_What needs to be done_: Take each line from the entries that holds "orange" and copy it out.

_Information supplied_:
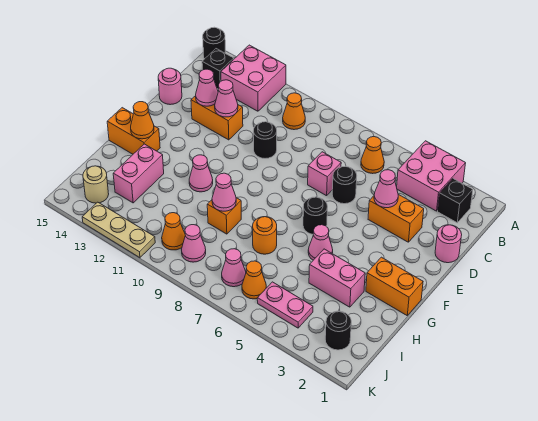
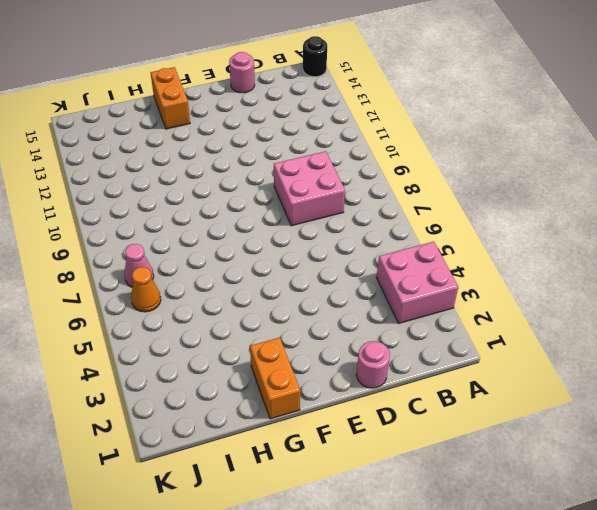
pink brick C8:D9 level 1 -> pink brick A12:B13 level 1
none -> black brick B2 level 1
none -> orange cone B6 level 1
none -> orange cone B10 level 1
none -> black brick B14 level 1

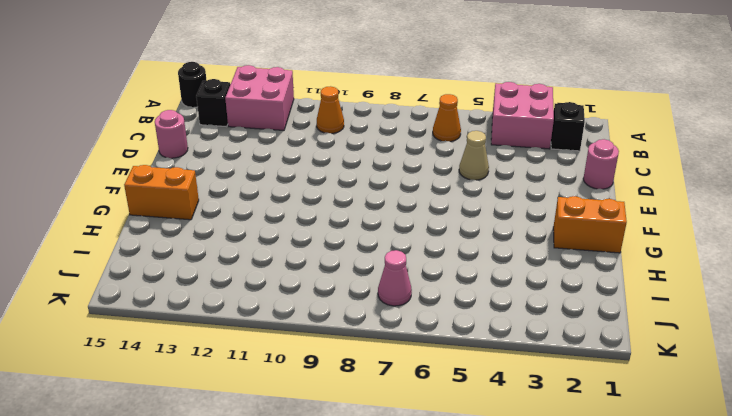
tan cone D5 level 1 -> none
none -> orange brick D3:D4 level 1
none -> black round brick D6 level 1
none -> pink brick D7 level 1
none -> black round brick D10 level 1

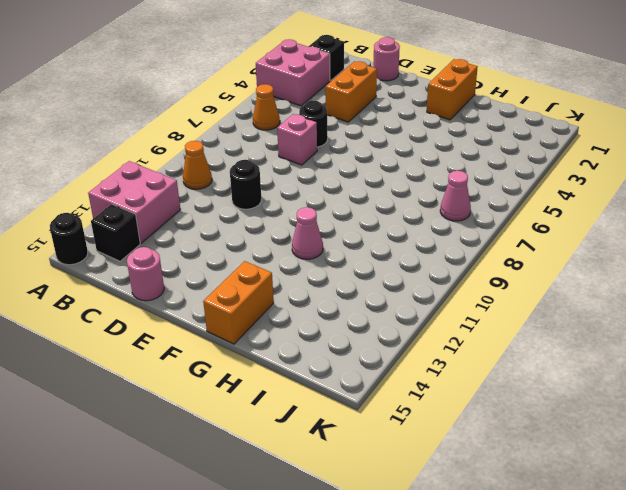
none -> orange brick D12:D13 level 1
none -> black round brick F6 level 1
none -> pink cone G5 level 1
none -> pink brick H3:H4 level 1

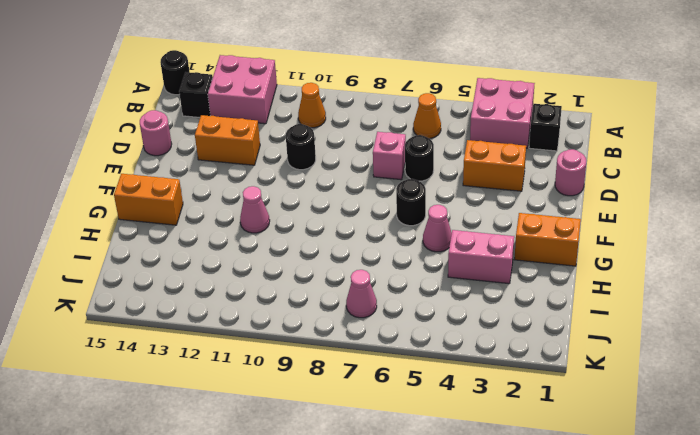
none -> orange round brick H7 level 1
none -> orange brick H9 level 1
none -> pink brick H13:I13 level 1
none -> black round brick J2 level 1

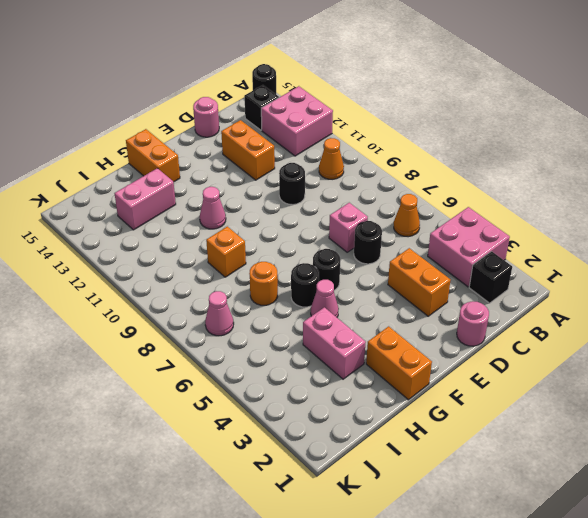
black round brick G6 level 1 -> black round brick J2 level 1
none -> pink plate J4:J5 level 1
none -> orange cone J6 level 1
none -> pink cone J9 level 1
none -> orange cone J10 level 1

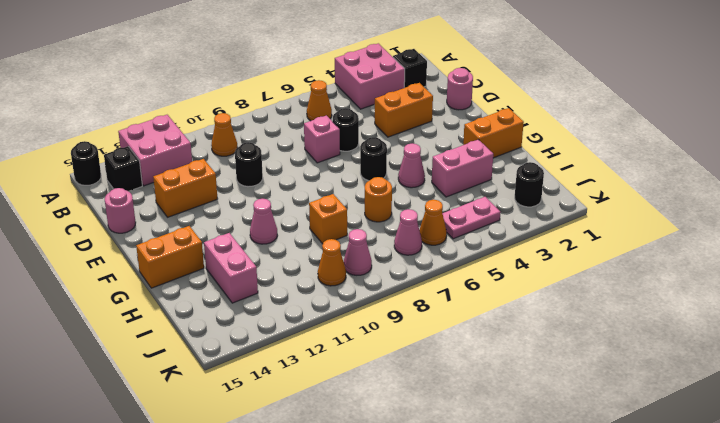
none -> tan round brick J14 level 1
none -> tan plate K11:K13 level 1
none -> pink cone D4 level 2
none -> pink cone D12 level 2

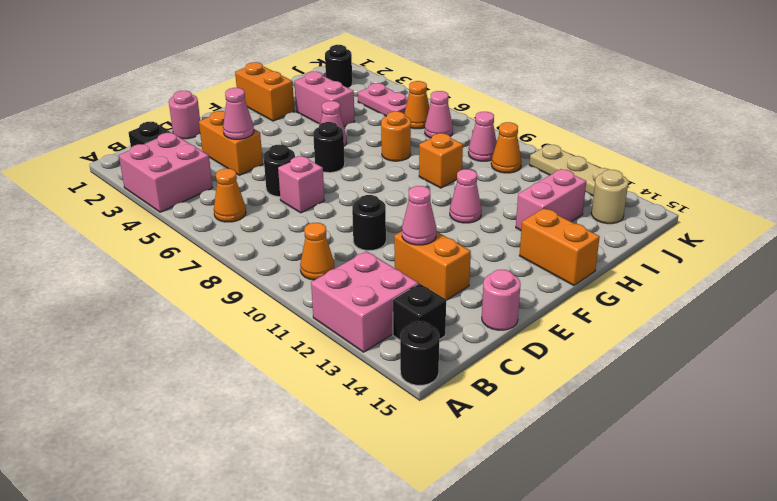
none -> pink cone D13 level 2
none -> orange cone G14 level 2
none -> pink cone H9 level 2

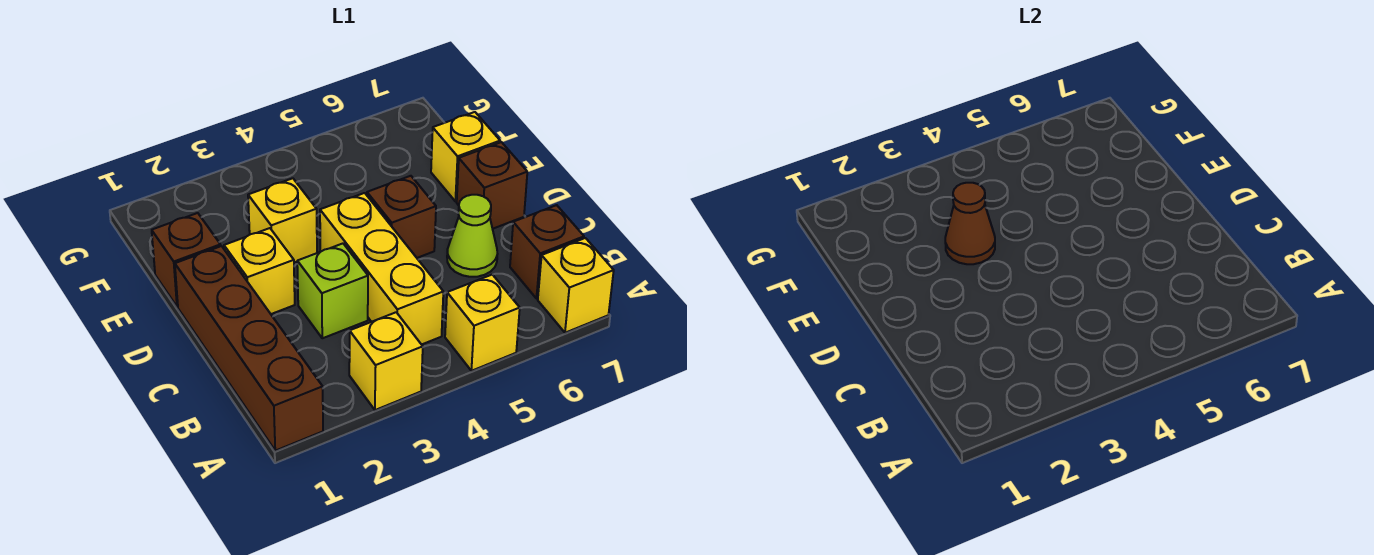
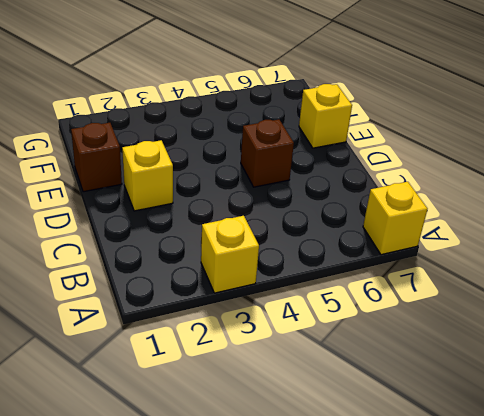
none -> brown brick A1:D1 level 1
none -> yellow brick A5 level 1
none -> yellow brick B4:D4 level 1

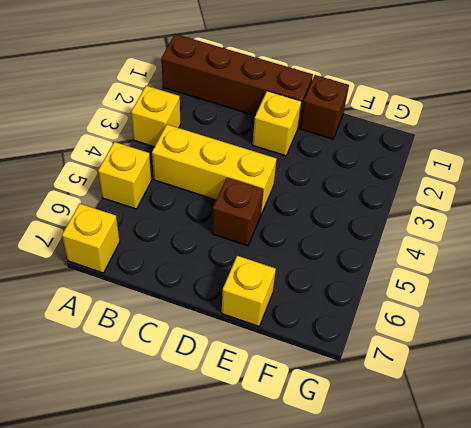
none -> brown brick B7 level 1
none -> lime brick C3 level 1
none -> lime cone C6 level 1

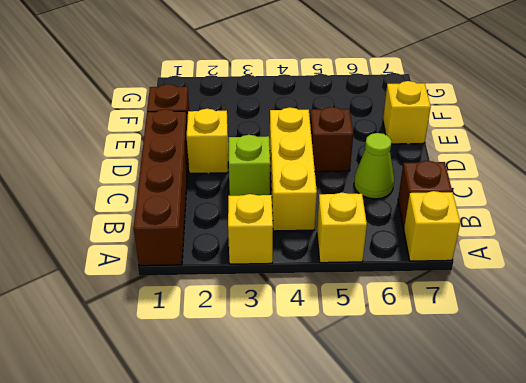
none -> brown brick D7 level 1
none -> yellow brick E3 level 1
none -> brown cone E3 level 2

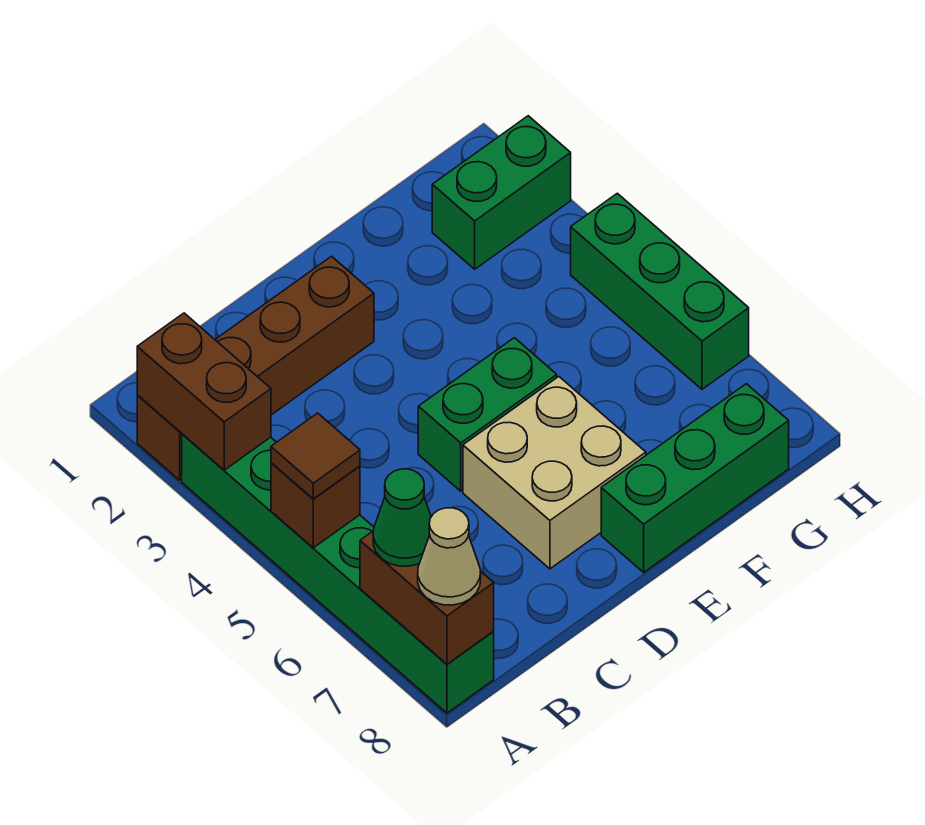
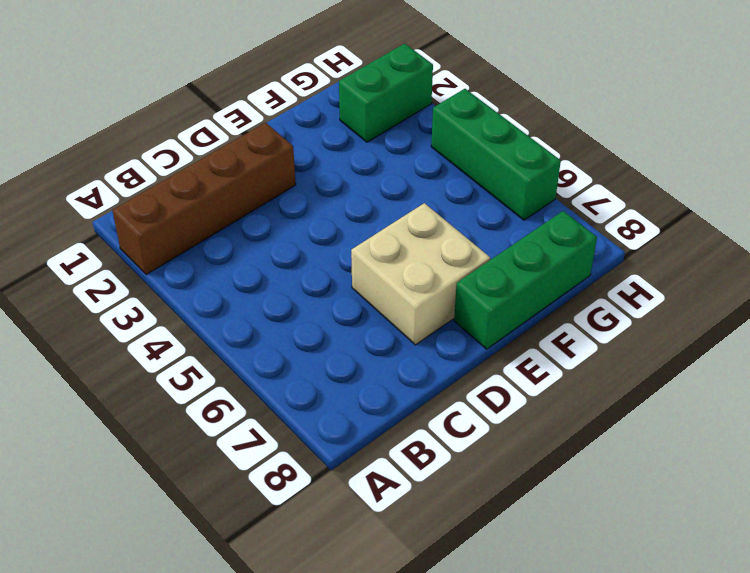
none -> green brick A3:A8 level 1
none -> green brick D5:E5 level 1
none -> brown brick A2:A3 level 2

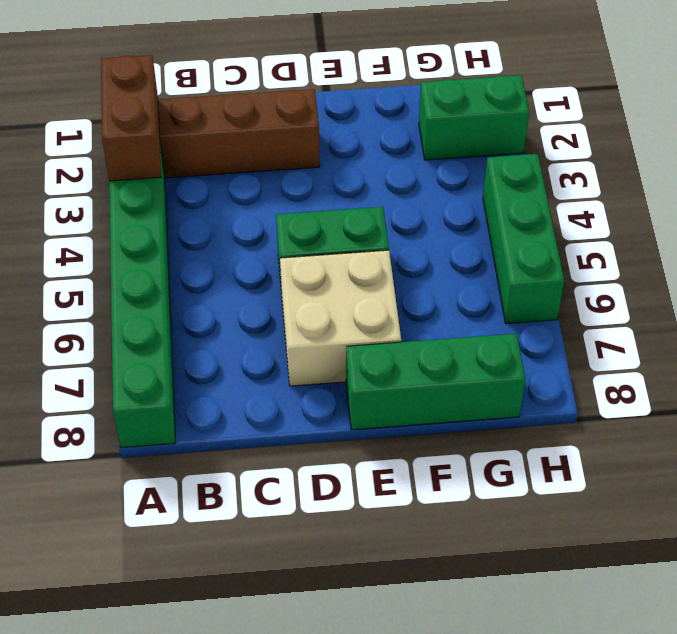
none -> brown brick A5 level 2
none -> brown brick A7:A8 level 2
none -> brown tile A5 level 3

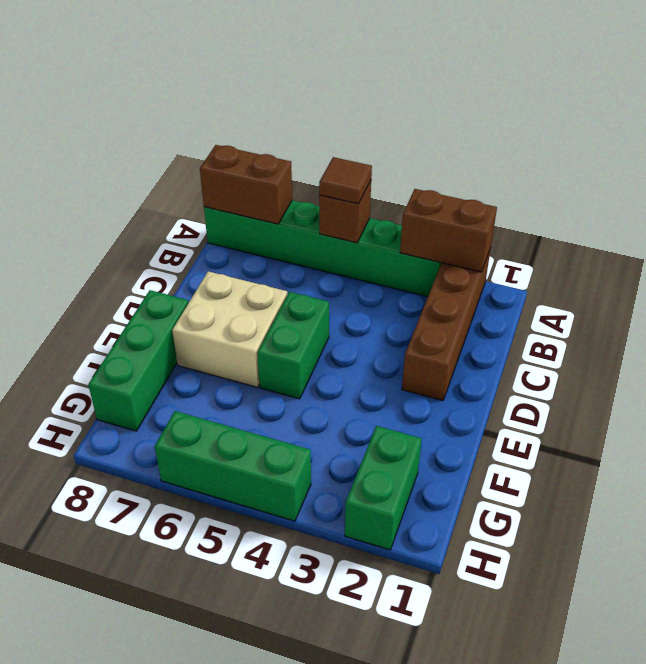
none -> green cone A7 level 3
none -> tan cone A8 level 3

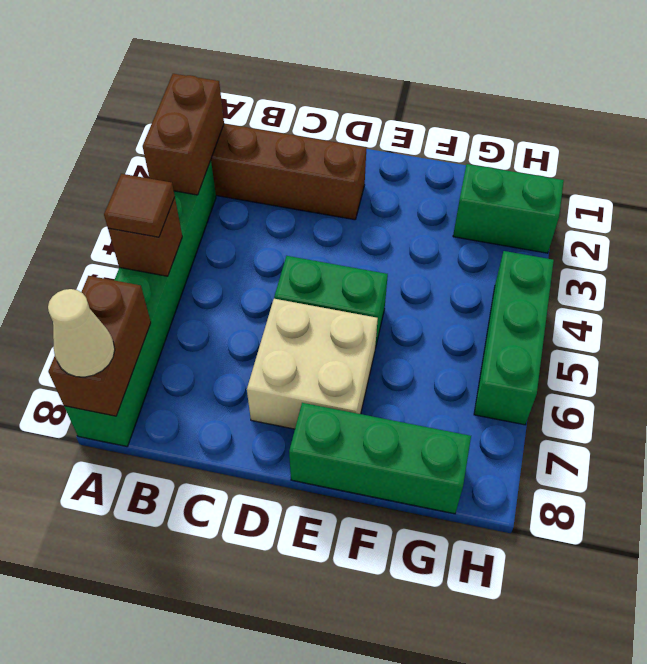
none -> green cone A7 level 3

_Written reply_:
none -> orange cone B6 level 1
none -> orange cone B10 level 1
none -> orange brick D3:D4 level 1
none -> orange brick D12:D13 level 1
none -> orange round brick H7 level 1
none -> orange brick H9 level 1
none -> orange cone J6 level 1
none -> orange cone J10 level 1
none -> orange cone G14 level 2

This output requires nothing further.